◆ **Problem to solve**
Exactly as written, copy the lines that run from the start of the data below to the line containing "C4: 100pF (GND, VS) -> 100pF (GND, LIGHT)", both ends included.

[Itemized modification records]
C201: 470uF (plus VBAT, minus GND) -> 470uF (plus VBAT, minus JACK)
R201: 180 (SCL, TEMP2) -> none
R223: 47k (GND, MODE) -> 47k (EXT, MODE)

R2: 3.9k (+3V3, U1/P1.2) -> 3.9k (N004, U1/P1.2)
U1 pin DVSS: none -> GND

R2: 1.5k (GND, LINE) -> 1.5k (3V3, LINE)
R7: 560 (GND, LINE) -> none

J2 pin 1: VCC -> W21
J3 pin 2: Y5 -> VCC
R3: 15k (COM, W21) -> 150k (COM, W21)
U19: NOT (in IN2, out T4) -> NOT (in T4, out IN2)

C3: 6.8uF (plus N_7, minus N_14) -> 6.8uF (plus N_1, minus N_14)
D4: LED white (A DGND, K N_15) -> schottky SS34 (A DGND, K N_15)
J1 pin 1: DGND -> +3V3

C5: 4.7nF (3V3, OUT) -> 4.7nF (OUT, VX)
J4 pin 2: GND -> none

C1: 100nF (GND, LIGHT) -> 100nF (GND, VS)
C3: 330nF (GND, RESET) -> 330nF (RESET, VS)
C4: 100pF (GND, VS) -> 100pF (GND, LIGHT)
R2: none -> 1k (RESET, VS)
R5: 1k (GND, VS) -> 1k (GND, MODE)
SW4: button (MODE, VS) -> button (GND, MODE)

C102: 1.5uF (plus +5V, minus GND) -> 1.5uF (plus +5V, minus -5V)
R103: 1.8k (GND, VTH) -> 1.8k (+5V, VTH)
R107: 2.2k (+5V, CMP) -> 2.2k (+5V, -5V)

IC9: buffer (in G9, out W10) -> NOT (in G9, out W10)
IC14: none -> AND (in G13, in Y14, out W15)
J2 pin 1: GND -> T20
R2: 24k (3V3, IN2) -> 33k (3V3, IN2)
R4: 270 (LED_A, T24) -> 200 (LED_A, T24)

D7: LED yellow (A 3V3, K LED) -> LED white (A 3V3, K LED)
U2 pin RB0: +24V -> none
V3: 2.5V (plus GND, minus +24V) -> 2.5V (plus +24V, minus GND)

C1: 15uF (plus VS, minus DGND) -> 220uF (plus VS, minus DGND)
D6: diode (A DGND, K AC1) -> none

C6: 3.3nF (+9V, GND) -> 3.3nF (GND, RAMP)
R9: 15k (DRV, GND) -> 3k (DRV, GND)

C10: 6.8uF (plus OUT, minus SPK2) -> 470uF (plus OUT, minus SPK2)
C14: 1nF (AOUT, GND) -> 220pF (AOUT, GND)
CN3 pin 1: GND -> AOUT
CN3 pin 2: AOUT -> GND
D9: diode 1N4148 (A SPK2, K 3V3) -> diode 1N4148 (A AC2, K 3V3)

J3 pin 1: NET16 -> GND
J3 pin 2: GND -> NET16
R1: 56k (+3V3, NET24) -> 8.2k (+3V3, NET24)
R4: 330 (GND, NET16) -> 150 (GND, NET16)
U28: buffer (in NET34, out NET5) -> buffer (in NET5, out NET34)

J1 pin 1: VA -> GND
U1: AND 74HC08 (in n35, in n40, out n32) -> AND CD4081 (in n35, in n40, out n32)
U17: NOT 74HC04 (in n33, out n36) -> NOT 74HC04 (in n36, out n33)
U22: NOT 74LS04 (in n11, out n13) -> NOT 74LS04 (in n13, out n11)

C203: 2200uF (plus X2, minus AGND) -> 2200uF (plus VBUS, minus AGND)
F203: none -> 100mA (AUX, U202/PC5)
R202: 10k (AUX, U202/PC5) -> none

◆ **Task result**
C201: 470uF (plus VBAT, minus GND) -> 470uF (plus VBAT, minus JACK)
R201: 180 (SCL, TEMP2) -> none
R223: 47k (GND, MODE) -> 47k (EXT, MODE)

R2: 3.9k (+3V3, U1/P1.2) -> 3.9k (N004, U1/P1.2)
U1 pin DVSS: none -> GND

R2: 1.5k (GND, LINE) -> 1.5k (3V3, LINE)
R7: 560 (GND, LINE) -> none

J2 pin 1: VCC -> W21
J3 pin 2: Y5 -> VCC
R3: 15k (COM, W21) -> 150k (COM, W21)
U19: NOT (in IN2, out T4) -> NOT (in T4, out IN2)

C3: 6.8uF (plus N_7, minus N_14) -> 6.8uF (plus N_1, minus N_14)
D4: LED white (A DGND, K N_15) -> schottky SS34 (A DGND, K N_15)
J1 pin 1: DGND -> +3V3

C5: 4.7nF (3V3, OUT) -> 4.7nF (OUT, VX)
J4 pin 2: GND -> none

C1: 100nF (GND, LIGHT) -> 100nF (GND, VS)
C3: 330nF (GND, RESET) -> 330nF (RESET, VS)
C4: 100pF (GND, VS) -> 100pF (GND, LIGHT)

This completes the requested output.